=== SOURCE INFORMATION ===
# # # #

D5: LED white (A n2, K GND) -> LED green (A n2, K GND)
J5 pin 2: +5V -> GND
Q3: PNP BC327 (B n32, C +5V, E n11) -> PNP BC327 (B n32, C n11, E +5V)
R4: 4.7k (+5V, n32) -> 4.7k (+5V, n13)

# # # #

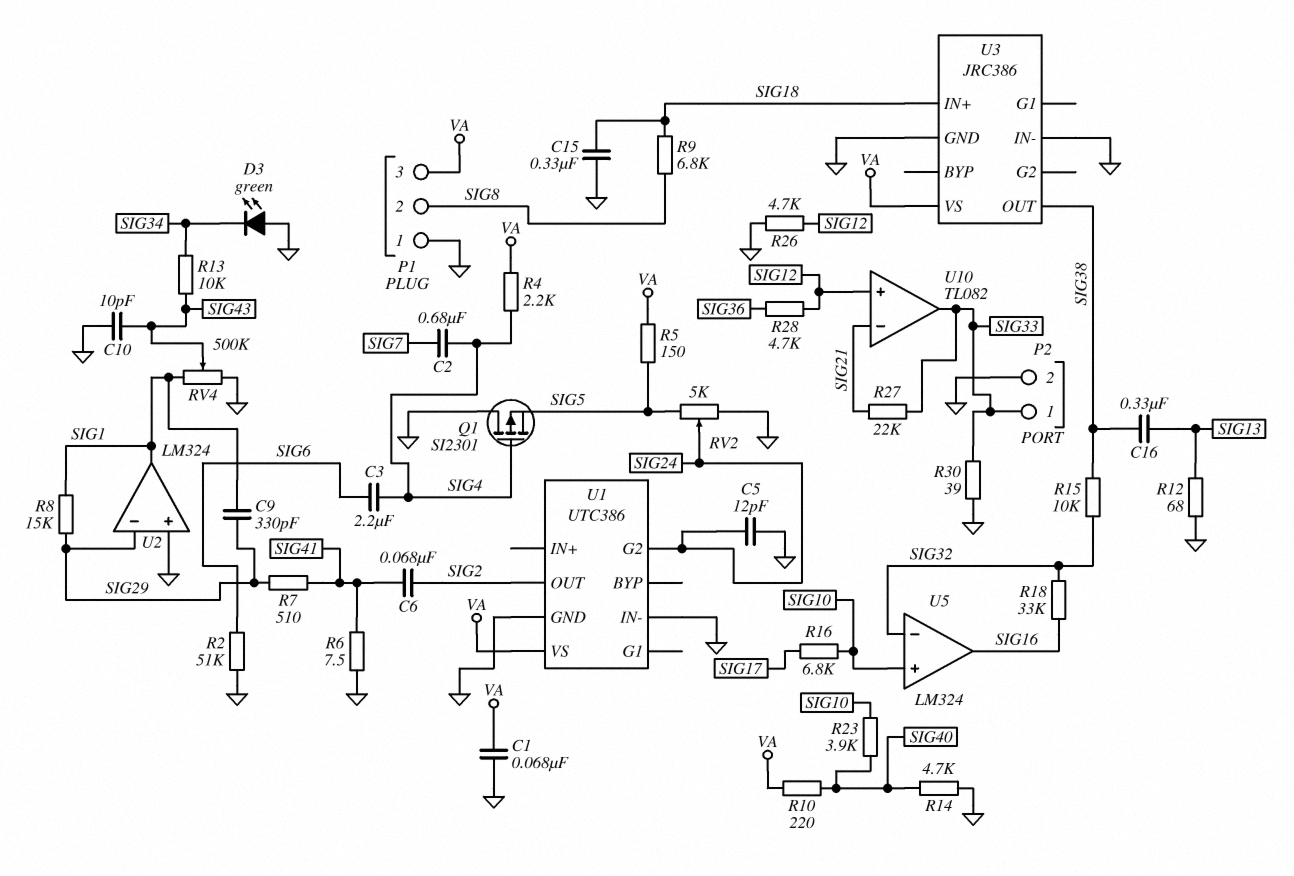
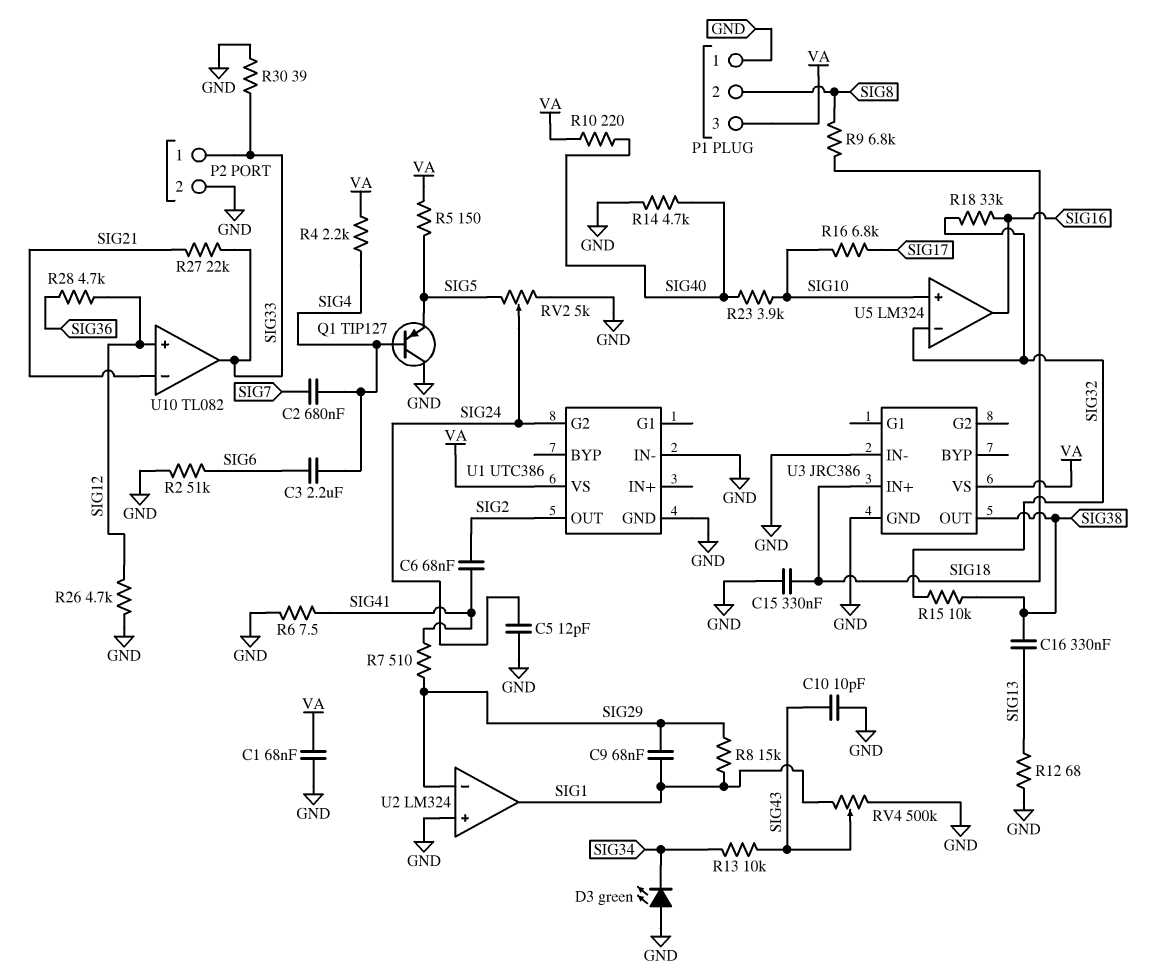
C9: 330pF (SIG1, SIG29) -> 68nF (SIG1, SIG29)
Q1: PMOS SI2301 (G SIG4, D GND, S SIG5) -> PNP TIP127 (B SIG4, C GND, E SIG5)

# # # #

Would you copy, unchanged, the stretch of the records above that begins at the line containing "D5: LED white" and ends at the line containing "R4: 4.7k (+5V, n32) -> 4.7k (+5V, n13)", and only that?

D5: LED white (A n2, K GND) -> LED green (A n2, K GND)
J5 pin 2: +5V -> GND
Q3: PNP BC327 (B n32, C +5V, E n11) -> PNP BC327 (B n32, C n11, E +5V)
R4: 4.7k (+5V, n32) -> 4.7k (+5V, n13)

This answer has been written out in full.